- _GOAL OF THE EXERCISE_:
Skip the images and print the listing exactly.

- _SUPPLIED INFORMATION_:
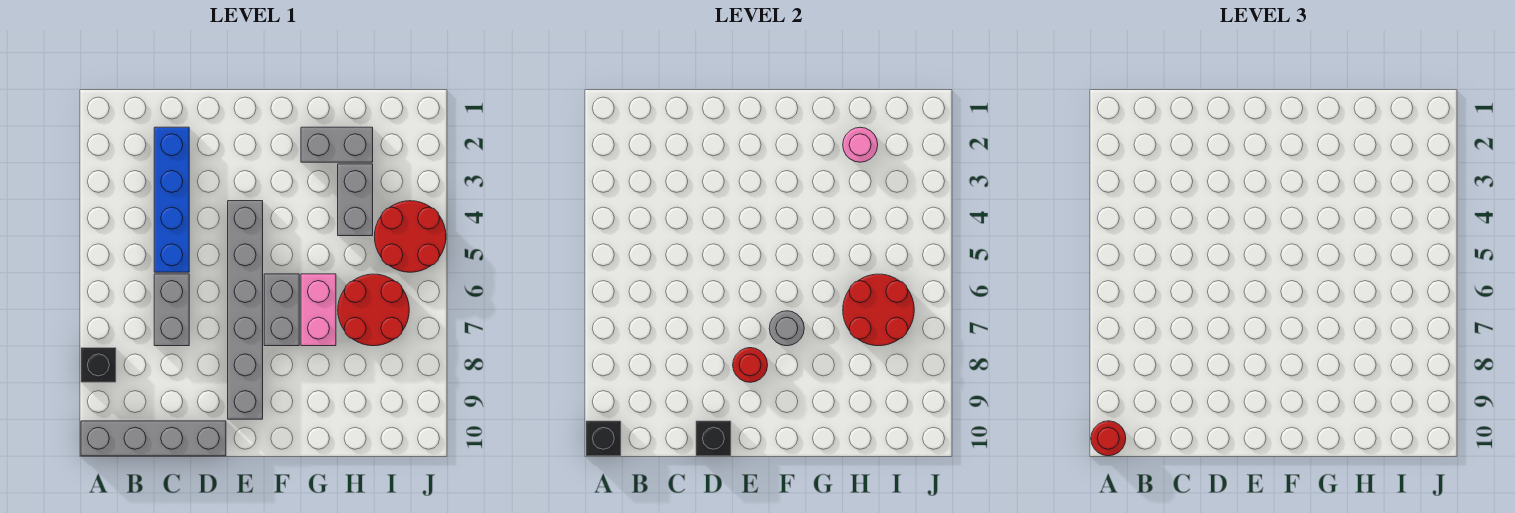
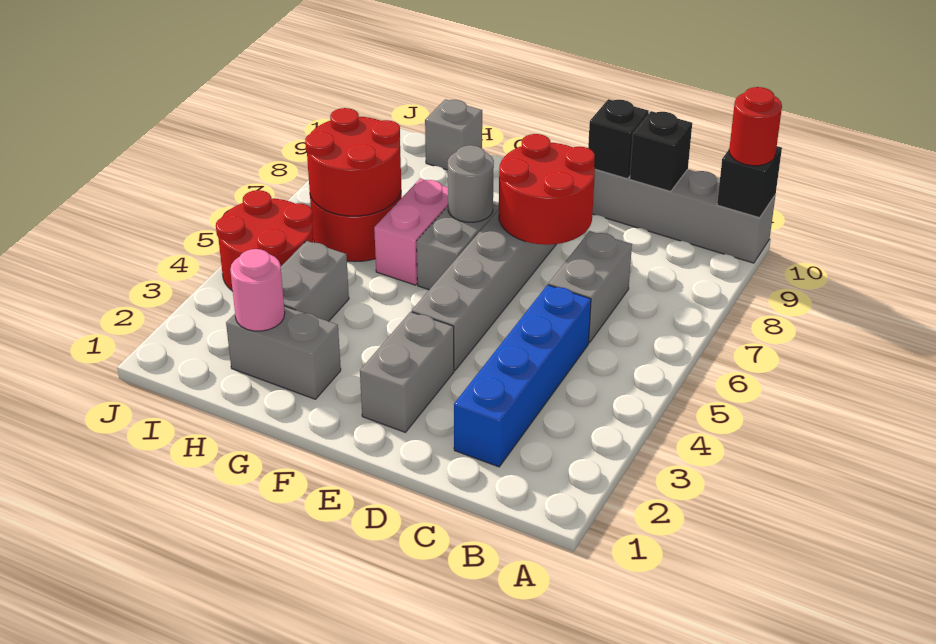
black brick A8 level 1 -> black brick C10 level 2
none -> grey brick E2:E3 level 1
red round brick E8 level 2 -> red round brick D7:E8 level 2
none -> grey brick H10 level 1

- _RESPONSE BOX_:
black brick A8 level 1 -> black brick C10 level 2
none -> grey brick E2:E3 level 1
red round brick E8 level 2 -> red round brick D7:E8 level 2
none -> grey brick H10 level 1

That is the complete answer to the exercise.